Take every line from the data that has the word "purple" in it.

**Material for this exercise**

==================================================

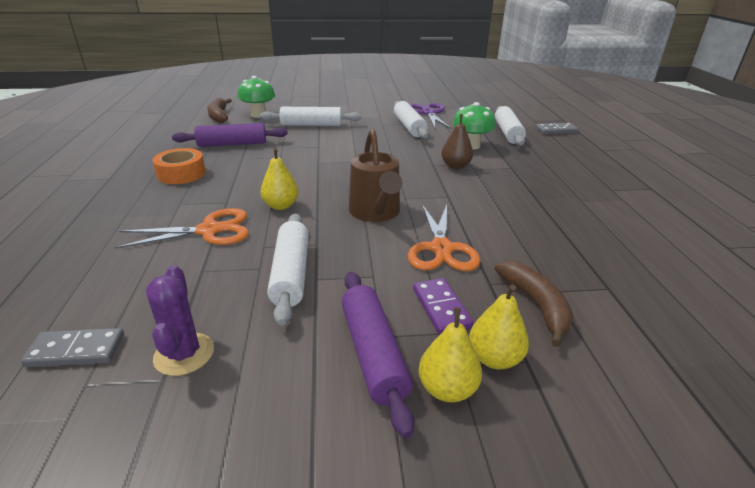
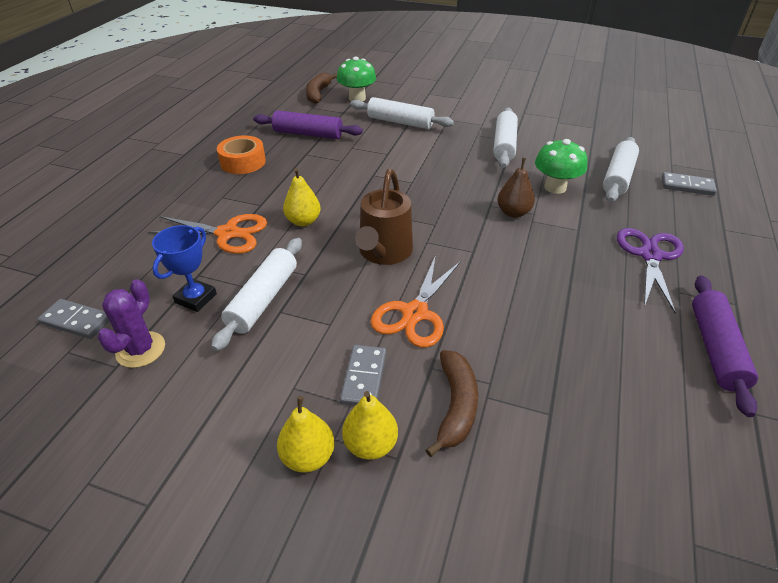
camera: 25 degrees right, 10 degrees up
(215, 291) = (196, 298): none -> blue trophy
(373, 354) = (274, 401): purple rolling pin -> purple rolling pin (715, 349)
(428, 113) = (543, 128): purple scissors -> purple scissors (650, 255)
(441, 308) = (364, 377): purple domino -> grey domino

==================================================

**Answer below**
(373, 354) = (274, 401): purple rolling pin -> purple rolling pin (715, 349)
(428, 113) = (543, 128): purple scissors -> purple scissors (650, 255)
(441, 308) = (364, 377): purple domino -> grey domino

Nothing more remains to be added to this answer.